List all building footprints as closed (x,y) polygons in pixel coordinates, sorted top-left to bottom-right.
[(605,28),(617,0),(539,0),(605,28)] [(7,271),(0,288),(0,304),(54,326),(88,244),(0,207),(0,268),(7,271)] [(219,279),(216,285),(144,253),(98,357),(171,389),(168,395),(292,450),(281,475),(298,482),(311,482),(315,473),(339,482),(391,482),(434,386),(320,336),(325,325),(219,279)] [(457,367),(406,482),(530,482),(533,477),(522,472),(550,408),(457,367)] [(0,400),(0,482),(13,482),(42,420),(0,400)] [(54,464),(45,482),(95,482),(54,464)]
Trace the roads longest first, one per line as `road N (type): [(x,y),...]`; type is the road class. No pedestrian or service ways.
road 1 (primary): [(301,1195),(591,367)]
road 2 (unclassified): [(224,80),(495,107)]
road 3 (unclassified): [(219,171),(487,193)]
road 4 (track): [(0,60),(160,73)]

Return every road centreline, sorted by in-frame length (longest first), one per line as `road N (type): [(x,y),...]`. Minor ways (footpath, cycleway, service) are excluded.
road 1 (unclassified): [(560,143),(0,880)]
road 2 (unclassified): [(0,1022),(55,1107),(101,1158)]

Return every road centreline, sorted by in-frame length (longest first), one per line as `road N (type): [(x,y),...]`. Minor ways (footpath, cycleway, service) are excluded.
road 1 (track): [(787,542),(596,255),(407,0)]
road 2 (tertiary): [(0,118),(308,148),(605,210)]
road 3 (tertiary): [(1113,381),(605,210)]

▶ Required work:
Without dropping a single line, output the records above exactly.

▶ Task response:
List all building footprints as closed (x,y) polygons in pixel coordinates, sorted top-left to bottom-right.
[(605,28),(617,0),(539,0),(605,28)] [(7,271),(0,288),(0,304),(54,326),(88,244),(0,207),(0,268),(7,271)] [(219,279),(216,285),(144,253),(98,357),(171,389),(168,395),(292,450),(281,475),(298,482),(311,482),(315,473),(339,482),(391,482),(434,386),(320,336),(325,325),(219,279)] [(457,367),(406,482),(530,482),(533,477),(522,472),(550,408),(457,367)] [(0,400),(0,482),(13,482),(42,420),(0,400)] [(54,464),(45,482),(95,482),(54,464)]
Trace the roads longest first, one per line as `road N (type): [(x,y),...]`; type is the road class. No pedestrian or service ways.
road 1 (primary): [(301,1195),(591,367)]
road 2 (unclassified): [(224,80),(495,107)]
road 3 (unclassified): [(219,171),(487,193)]
road 4 (track): [(0,60),(160,73)]

Return every road centreline, sorted by in-frame length (longest first), one per line as `road N (type): [(x,y),...]`. Minor ways (footpath, cycleway, service) are excluded.
road 1 (unclassified): [(560,143),(0,880)]
road 2 (unclassified): [(0,1022),(55,1107),(101,1158)]

Return every road centreline, sorted by in-frame length (longest first), one per line as `road N (type): [(x,y),...]`. Minor ways (footpath, cycleway, service) are excluded.
road 1 (track): [(787,542),(596,255),(407,0)]
road 2 (tertiary): [(0,118),(308,148),(605,210)]
road 3 (tertiary): [(1113,381),(605,210)]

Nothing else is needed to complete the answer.